(Items listed in a dataset)
┄┄┄┄┄┄┄┄┄┄

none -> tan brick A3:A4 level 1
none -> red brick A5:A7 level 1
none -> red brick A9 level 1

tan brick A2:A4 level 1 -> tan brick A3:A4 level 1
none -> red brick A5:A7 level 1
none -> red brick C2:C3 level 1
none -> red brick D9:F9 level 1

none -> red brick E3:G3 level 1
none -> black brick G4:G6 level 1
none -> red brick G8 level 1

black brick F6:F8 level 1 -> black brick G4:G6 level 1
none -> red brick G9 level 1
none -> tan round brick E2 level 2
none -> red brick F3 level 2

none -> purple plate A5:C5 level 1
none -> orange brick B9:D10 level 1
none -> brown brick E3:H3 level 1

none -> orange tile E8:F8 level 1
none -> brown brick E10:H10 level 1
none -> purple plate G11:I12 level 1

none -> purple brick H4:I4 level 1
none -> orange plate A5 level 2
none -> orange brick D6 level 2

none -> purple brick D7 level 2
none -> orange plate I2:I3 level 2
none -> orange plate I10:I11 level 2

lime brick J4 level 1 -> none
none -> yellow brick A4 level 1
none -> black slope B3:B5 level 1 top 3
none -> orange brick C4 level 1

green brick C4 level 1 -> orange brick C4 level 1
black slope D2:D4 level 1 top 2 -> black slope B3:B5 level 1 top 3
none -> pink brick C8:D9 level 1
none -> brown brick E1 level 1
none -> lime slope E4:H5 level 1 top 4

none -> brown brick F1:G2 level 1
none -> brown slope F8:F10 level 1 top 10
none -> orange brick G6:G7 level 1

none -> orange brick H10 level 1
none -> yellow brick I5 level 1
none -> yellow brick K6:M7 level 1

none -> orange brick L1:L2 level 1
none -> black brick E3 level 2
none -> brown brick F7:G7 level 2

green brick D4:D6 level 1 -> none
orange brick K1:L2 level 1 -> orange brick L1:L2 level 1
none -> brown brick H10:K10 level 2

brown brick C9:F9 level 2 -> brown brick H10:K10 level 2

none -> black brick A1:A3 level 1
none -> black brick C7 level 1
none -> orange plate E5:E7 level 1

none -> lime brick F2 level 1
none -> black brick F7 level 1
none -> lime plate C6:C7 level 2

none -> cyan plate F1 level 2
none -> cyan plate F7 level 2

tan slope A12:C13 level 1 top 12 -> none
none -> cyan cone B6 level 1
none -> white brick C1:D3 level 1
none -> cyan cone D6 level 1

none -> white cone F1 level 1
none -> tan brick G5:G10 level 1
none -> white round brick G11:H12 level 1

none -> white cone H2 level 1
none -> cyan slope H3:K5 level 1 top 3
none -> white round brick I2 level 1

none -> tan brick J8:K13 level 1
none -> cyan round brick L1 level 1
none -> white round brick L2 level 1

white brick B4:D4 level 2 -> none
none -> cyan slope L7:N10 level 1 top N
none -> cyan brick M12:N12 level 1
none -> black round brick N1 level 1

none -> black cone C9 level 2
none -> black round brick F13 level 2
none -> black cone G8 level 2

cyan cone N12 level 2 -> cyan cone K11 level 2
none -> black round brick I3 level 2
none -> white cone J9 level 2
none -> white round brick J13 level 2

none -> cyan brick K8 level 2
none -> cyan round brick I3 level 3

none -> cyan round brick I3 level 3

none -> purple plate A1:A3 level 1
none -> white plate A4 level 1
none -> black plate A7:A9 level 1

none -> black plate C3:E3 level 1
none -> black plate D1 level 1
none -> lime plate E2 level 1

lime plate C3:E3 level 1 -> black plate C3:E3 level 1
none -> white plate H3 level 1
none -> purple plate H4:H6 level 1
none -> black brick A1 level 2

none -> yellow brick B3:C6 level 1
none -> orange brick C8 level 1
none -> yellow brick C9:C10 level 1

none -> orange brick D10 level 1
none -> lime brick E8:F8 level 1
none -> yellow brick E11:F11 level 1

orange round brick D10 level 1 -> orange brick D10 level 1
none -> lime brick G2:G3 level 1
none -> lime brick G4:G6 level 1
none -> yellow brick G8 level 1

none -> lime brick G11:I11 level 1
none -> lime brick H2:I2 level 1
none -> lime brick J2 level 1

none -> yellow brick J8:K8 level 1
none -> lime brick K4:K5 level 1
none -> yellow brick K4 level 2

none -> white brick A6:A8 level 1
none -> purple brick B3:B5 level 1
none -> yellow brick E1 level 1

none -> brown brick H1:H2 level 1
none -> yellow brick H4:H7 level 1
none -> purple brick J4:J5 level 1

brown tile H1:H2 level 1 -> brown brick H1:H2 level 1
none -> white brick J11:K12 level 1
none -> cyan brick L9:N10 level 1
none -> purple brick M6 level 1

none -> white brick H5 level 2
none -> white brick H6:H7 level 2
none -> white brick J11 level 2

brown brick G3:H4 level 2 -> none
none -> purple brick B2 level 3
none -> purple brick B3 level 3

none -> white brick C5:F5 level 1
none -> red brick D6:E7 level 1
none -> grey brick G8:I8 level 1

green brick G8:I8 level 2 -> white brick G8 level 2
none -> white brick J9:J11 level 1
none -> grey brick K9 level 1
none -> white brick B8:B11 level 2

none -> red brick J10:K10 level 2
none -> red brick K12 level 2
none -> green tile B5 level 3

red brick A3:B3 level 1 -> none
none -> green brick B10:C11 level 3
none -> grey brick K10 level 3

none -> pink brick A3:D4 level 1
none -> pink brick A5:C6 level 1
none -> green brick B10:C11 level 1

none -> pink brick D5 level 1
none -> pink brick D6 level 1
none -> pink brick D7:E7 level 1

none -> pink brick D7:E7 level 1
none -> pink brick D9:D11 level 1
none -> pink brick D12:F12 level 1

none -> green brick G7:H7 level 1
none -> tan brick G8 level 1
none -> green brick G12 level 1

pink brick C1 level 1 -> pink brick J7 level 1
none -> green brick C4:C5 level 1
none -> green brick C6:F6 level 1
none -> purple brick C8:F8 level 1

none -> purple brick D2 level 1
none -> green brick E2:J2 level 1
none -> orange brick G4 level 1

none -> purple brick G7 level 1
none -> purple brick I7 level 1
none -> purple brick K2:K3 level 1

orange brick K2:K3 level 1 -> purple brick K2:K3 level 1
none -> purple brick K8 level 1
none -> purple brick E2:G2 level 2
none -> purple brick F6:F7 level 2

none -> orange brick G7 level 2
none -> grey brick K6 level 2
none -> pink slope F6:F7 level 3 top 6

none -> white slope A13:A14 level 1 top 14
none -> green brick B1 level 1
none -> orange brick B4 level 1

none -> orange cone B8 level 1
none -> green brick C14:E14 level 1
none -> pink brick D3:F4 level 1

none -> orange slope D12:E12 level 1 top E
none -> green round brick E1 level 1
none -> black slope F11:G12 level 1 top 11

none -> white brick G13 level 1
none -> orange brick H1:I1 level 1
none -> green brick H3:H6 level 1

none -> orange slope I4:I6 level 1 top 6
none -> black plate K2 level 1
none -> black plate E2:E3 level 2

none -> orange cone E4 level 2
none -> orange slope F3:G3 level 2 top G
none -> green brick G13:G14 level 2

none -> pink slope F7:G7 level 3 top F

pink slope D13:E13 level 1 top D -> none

┄┄┄┄┄┄┄┄┄┄

* What you should do
Having output the line that contains "none -> brown brick F1:G2 level 1", stop. Every line before it, back to the first line of the data, must be reproduced exactly.

* Response to this task
none -> tan brick A3:A4 level 1
none -> red brick A5:A7 level 1
none -> red brick A9 level 1

tan brick A2:A4 level 1 -> tan brick A3:A4 level 1
none -> red brick A5:A7 level 1
none -> red brick C2:C3 level 1
none -> red brick D9:F9 level 1

none -> red brick E3:G3 level 1
none -> black brick G4:G6 level 1
none -> red brick G8 level 1

black brick F6:F8 level 1 -> black brick G4:G6 level 1
none -> red brick G9 level 1
none -> tan round brick E2 level 2
none -> red brick F3 level 2

none -> purple plate A5:C5 level 1
none -> orange brick B9:D10 level 1
none -> brown brick E3:H3 level 1

none -> orange tile E8:F8 level 1
none -> brown brick E10:H10 level 1
none -> purple plate G11:I12 level 1

none -> purple brick H4:I4 level 1
none -> orange plate A5 level 2
none -> orange brick D6 level 2

none -> purple brick D7 level 2
none -> orange plate I2:I3 level 2
none -> orange plate I10:I11 level 2

lime brick J4 level 1 -> none
none -> yellow brick A4 level 1
none -> black slope B3:B5 level 1 top 3
none -> orange brick C4 level 1

green brick C4 level 1 -> orange brick C4 level 1
black slope D2:D4 level 1 top 2 -> black slope B3:B5 level 1 top 3
none -> pink brick C8:D9 level 1
none -> brown brick E1 level 1
none -> lime slope E4:H5 level 1 top 4

none -> brown brick F1:G2 level 1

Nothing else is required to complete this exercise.